● Exercise requirements
With the pictures left out, write every entry down exactly.

Object change descriptions

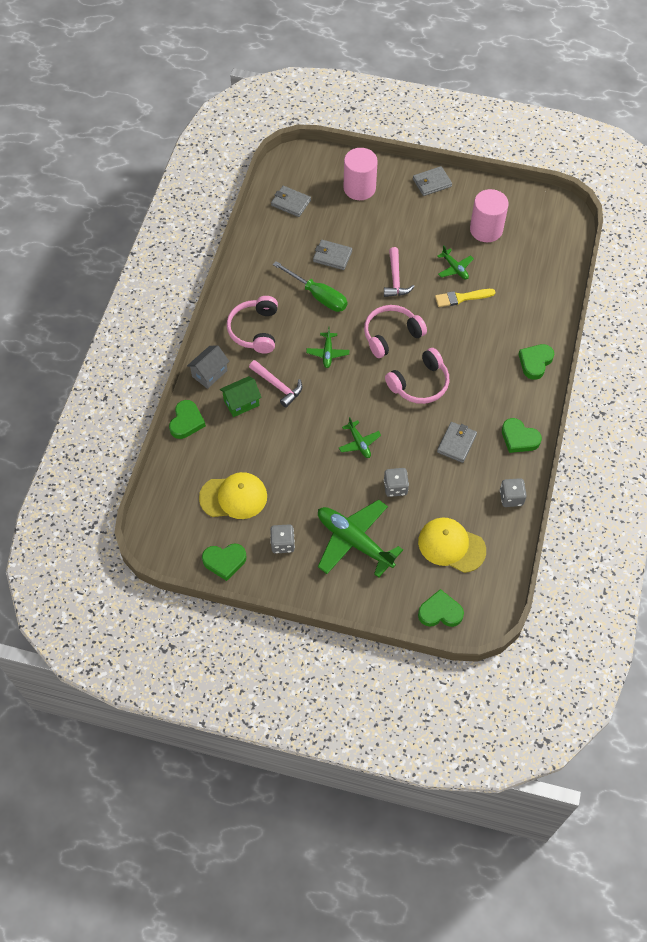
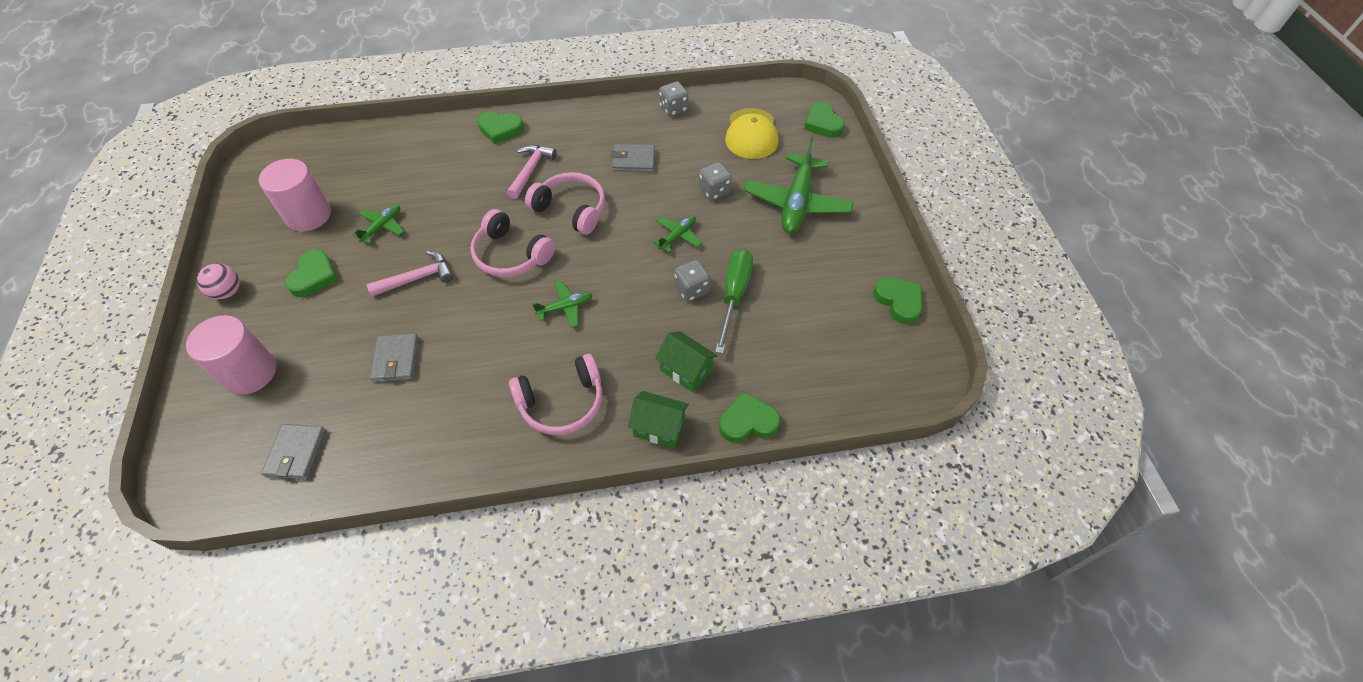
camera: 115 degrees left, 5 degrees down
grey house [187,345,229,389] -> green house [628,391,689,448]
yellow cap [199,472,267,519] -> none
pink hammer [249,360,302,408] -> pink hammer moved to [507,145,557,199]
grey dice [270,524,295,553] -> grey dice moved to [674,260,710,302]
green screwdriver [273,261,347,312] -> green screwdriver moved to [715,249,753,354]
grey wallet [413,166,452,196] -> pink ball [197,263,240,299]
yellow brush [435,289,495,307] -> none
green heart [502,418,542,453] -> green heart moved to [285,249,338,297]

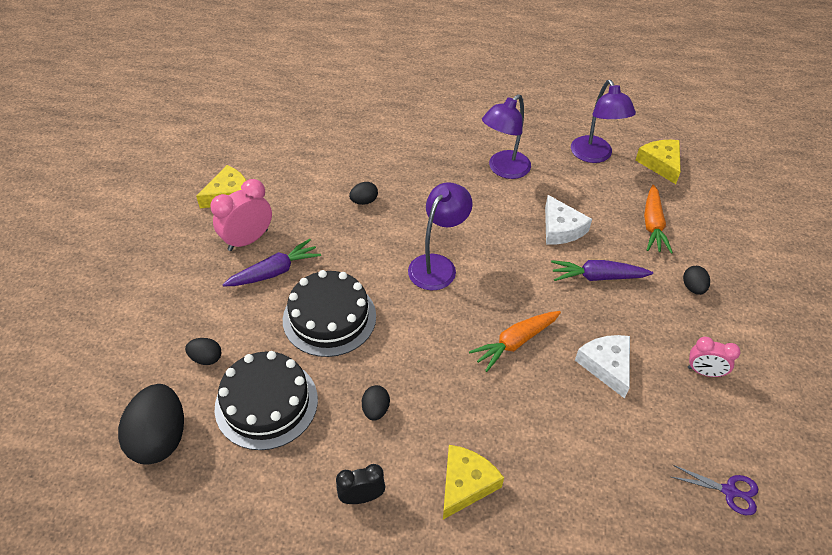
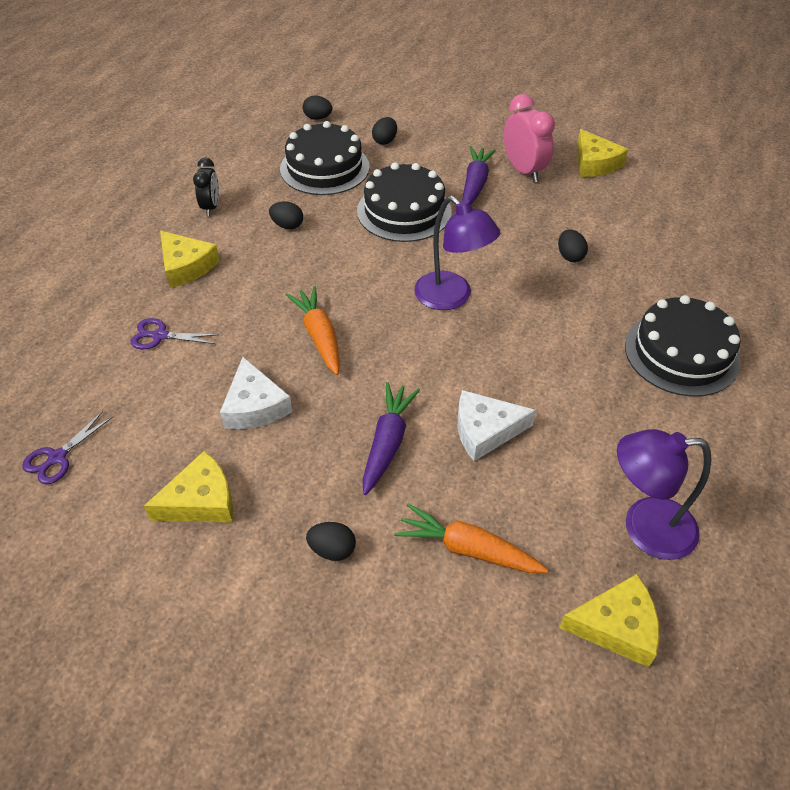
camera: 105 degrees right, 0 degrees up
black egg [118,384,184,465] -> black egg [303,95,332,120], size x0.49
purple carrot [222,239,321,287] -> purple carrot turned 150 degrees counterclockwise [462,146,496,205]
purple lamp [482,94,531,179] -> none
white cheese [575,335,630,399] -> white cheese turned 75 degrees clockwise [220,357,292,429]
pink clock [688,337,740,377] -> yellow cheese [144,451,233,523]
none -> purple scissors [130,318,219,349]
none -> black cake [625,295,741,397]

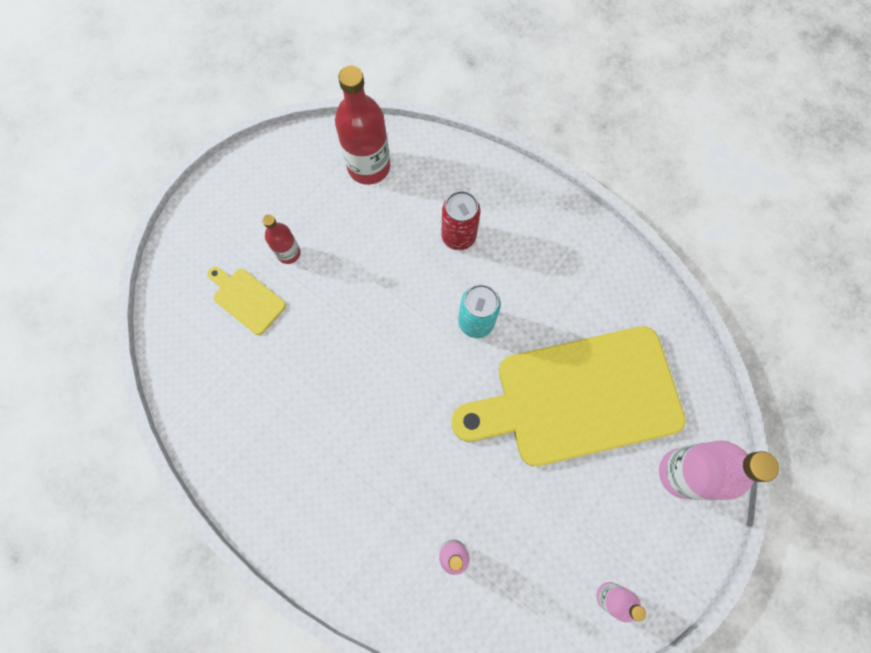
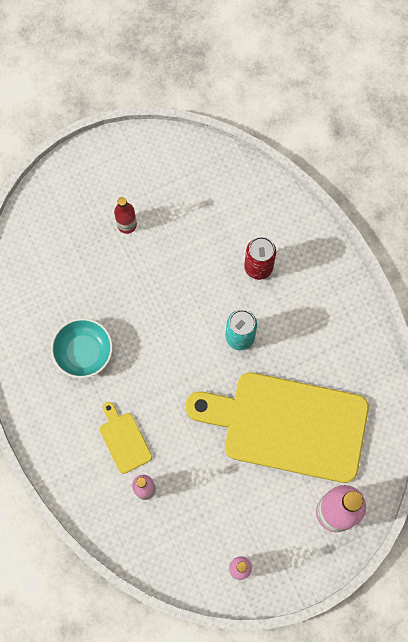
camera: 25 degrees right, 0 degrees up
yellow cutting board [207,267,286,335] -> yellow cutting board moved to [100,402,152,474]
red bottle [335,66,390,185] -> none
none -> turquoise bowl [51,318,113,378]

● Result of the exercise
camera: 115 degrees left, 5 degrees down
grey house [187,345,229,389] -> green house [628,391,689,448]
yellow cap [199,472,267,519] -> none
pink hammer [249,360,302,408] -> pink hammer moved to [507,145,557,199]
grey dice [270,524,295,553] -> grey dice moved to [674,260,710,302]
green screwdriver [273,261,347,312] -> green screwdriver moved to [715,249,753,354]
grey wallet [413,166,452,196] -> pink ball [197,263,240,299]
yellow brush [435,289,495,307] -> none
green heart [502,418,542,453] -> green heart moved to [285,249,338,297]

camera: 105 degrees right, 0 degrees up
black egg [118,384,184,465] -> black egg [303,95,332,120], size x0.49
purple carrot [222,239,321,287] -> purple carrot turned 150 degrees counterclockwise [462,146,496,205]
purple lamp [482,94,531,179] -> none
white cheese [575,335,630,399] -> white cheese turned 75 degrees clockwise [220,357,292,429]
pink clock [688,337,740,377] -> yellow cheese [144,451,233,523]
none -> purple scissors [130,318,219,349]
none -> black cake [625,295,741,397]

camera: 25 degrees right, 0 degrees up
yellow cutting board [207,267,286,335] -> yellow cutting board moved to [100,402,152,474]
red bottle [335,66,390,185] -> none
none -> turquoise bowl [51,318,113,378]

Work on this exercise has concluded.